### Task details
Exact copy, no pictures: output each line below as it stands.

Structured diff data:
*** Block opens ***

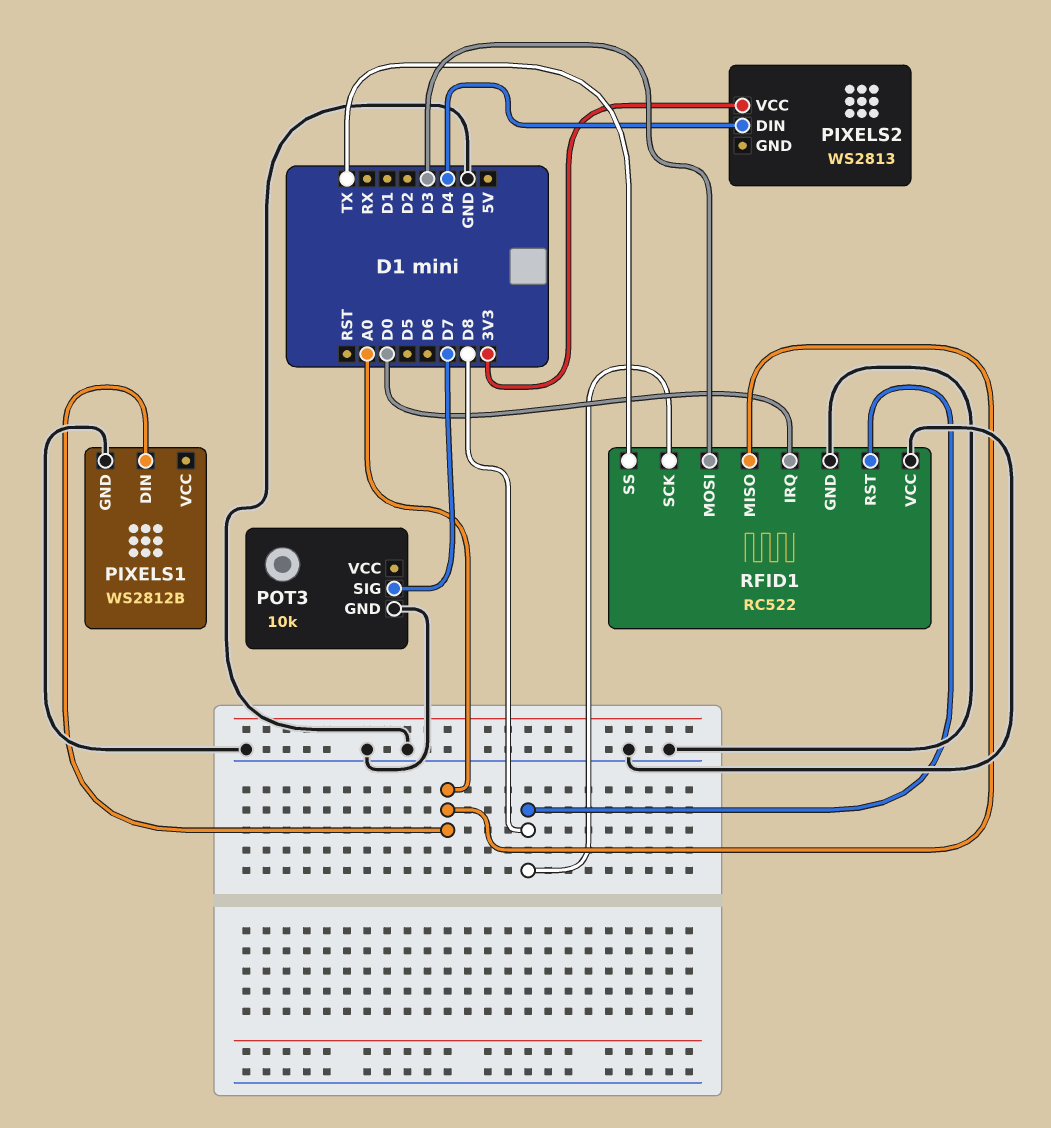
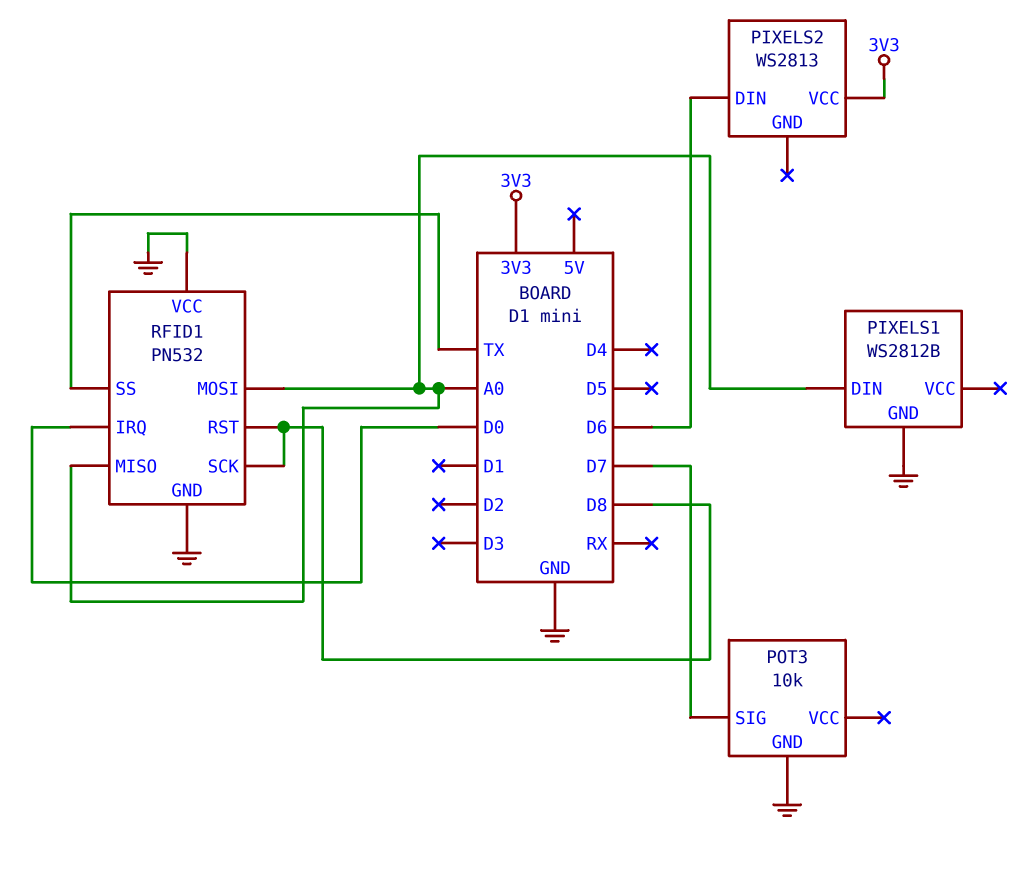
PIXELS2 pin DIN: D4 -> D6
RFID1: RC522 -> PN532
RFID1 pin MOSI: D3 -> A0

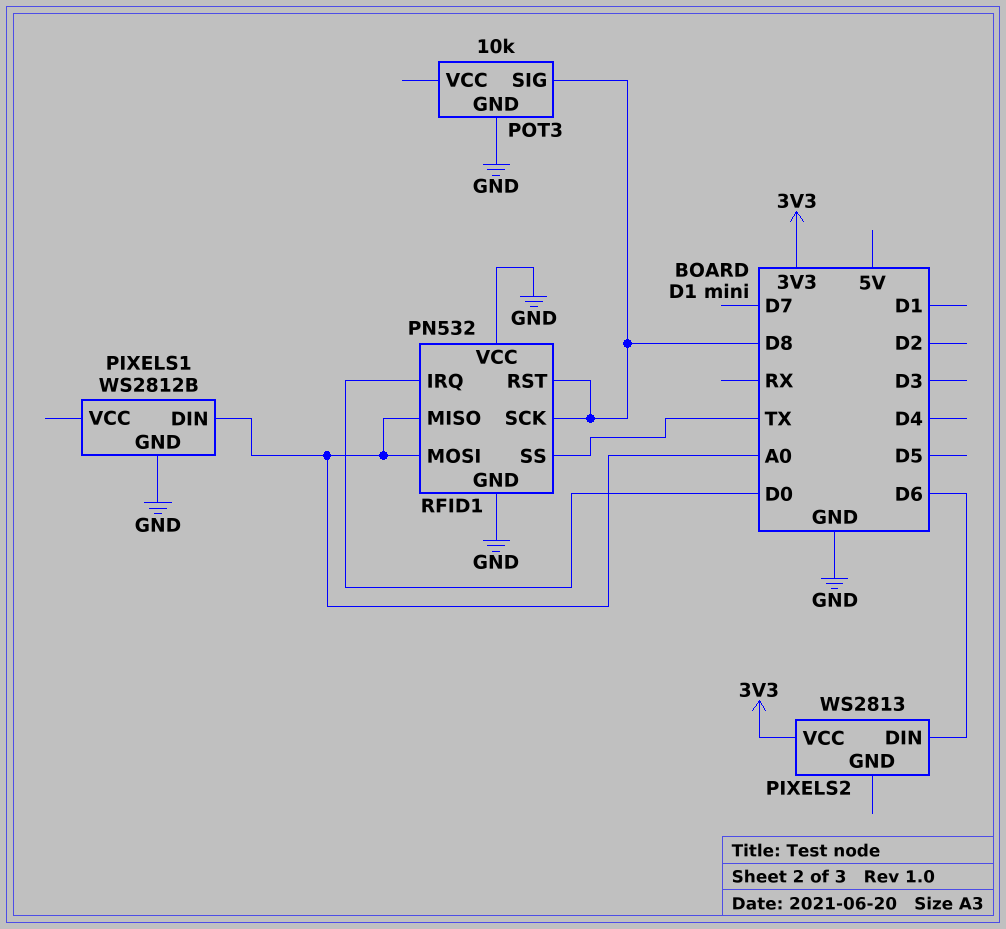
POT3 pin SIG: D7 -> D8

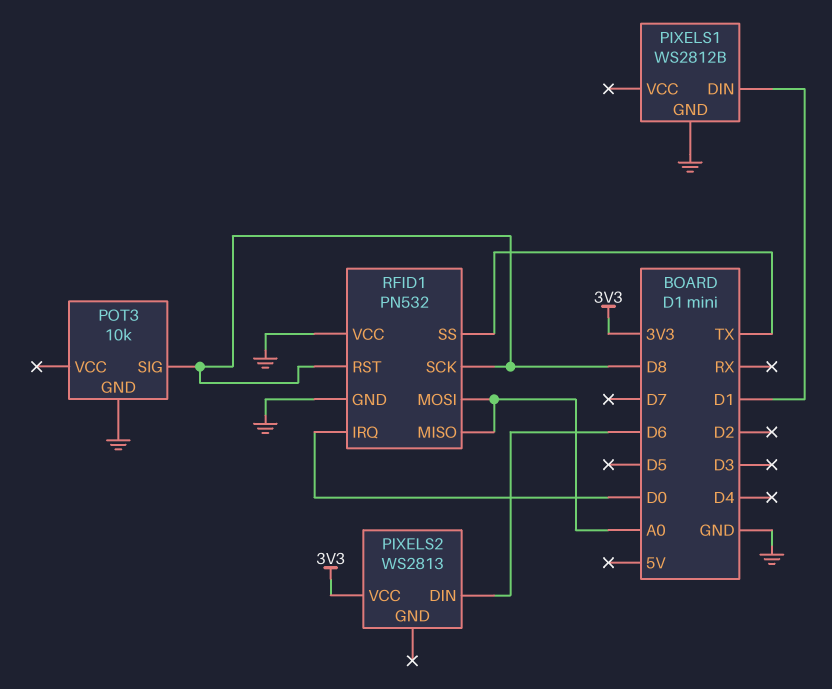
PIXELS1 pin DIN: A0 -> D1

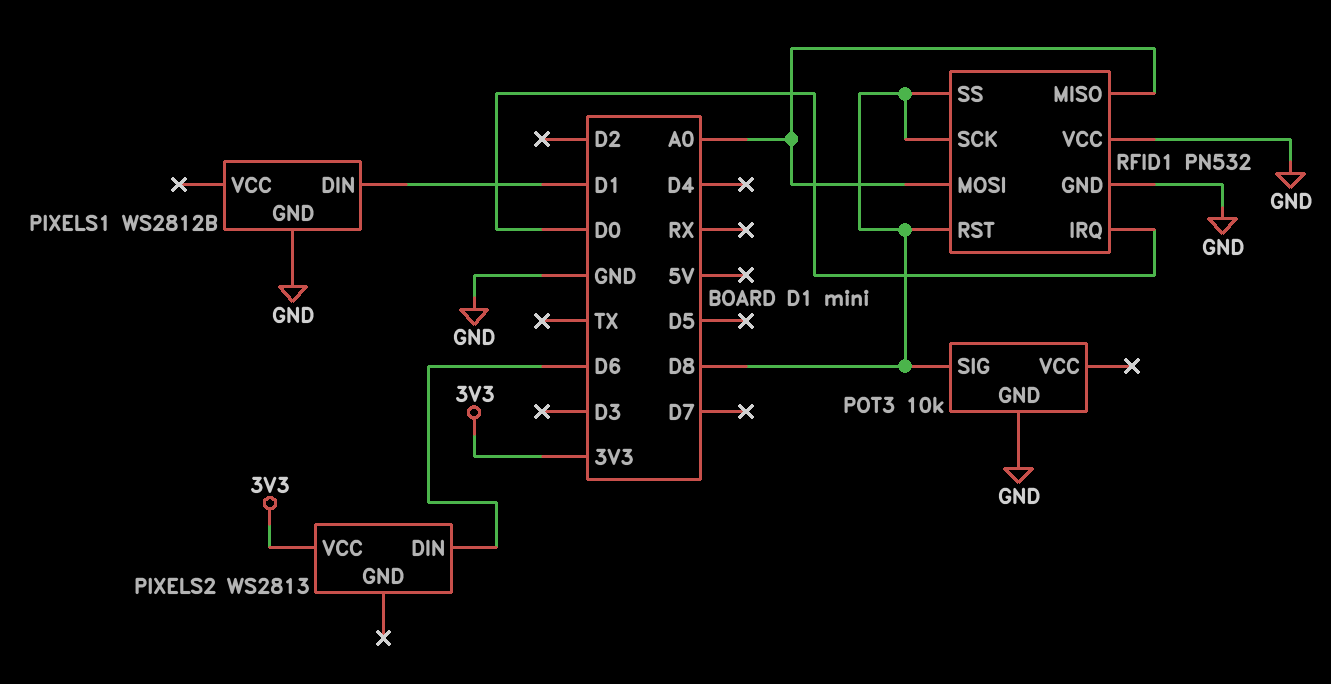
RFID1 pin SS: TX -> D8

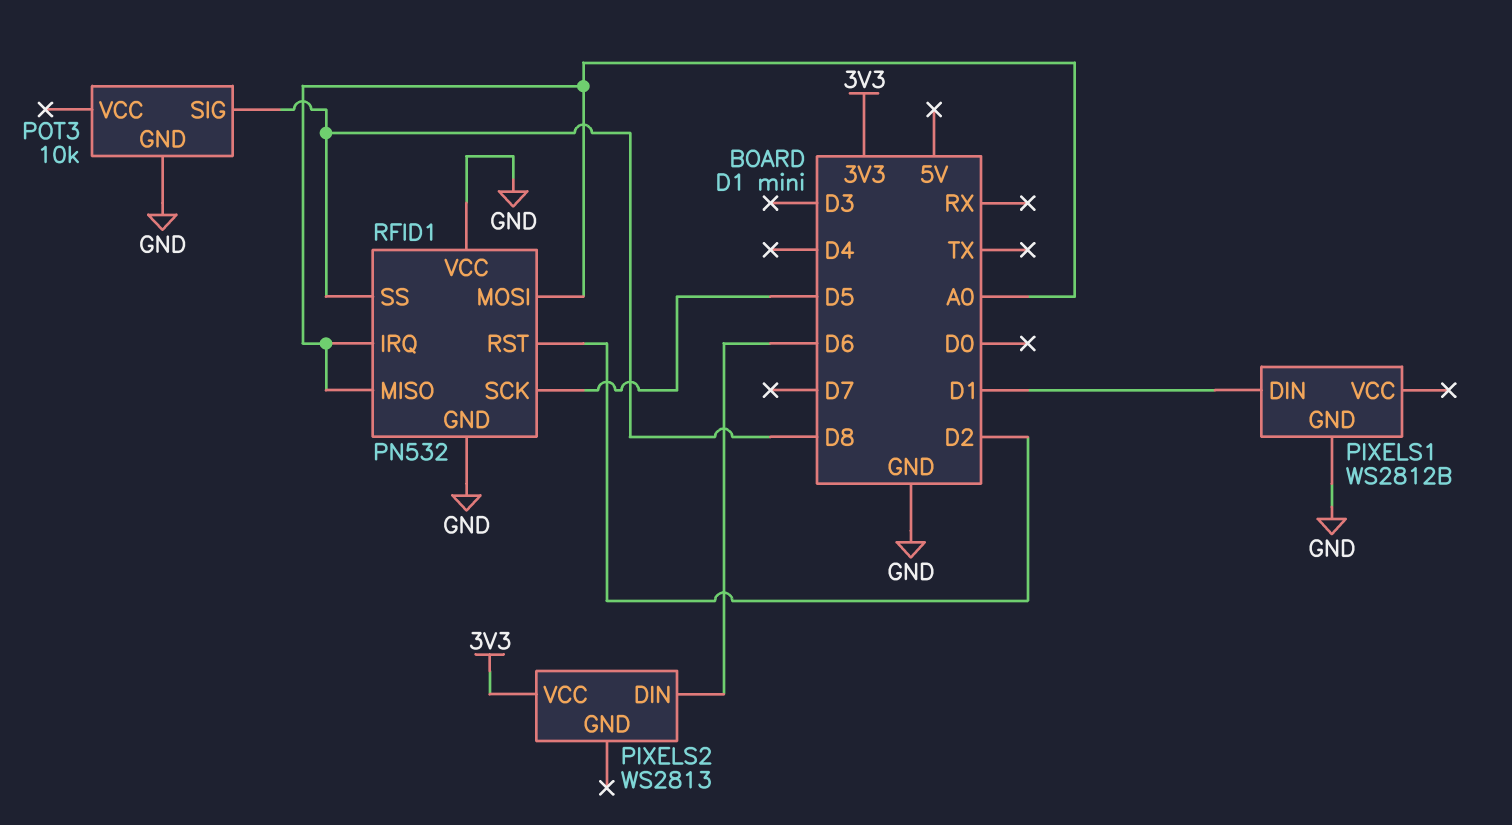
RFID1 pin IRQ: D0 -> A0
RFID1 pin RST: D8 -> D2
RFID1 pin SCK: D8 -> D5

*** Block closes ***

### Response below
PIXELS2 pin DIN: D4 -> D6
RFID1: RC522 -> PN532
RFID1 pin MOSI: D3 -> A0

POT3 pin SIG: D7 -> D8

PIXELS1 pin DIN: A0 -> D1

RFID1 pin SS: TX -> D8

RFID1 pin IRQ: D0 -> A0
RFID1 pin RST: D8 -> D2
RFID1 pin SCK: D8 -> D5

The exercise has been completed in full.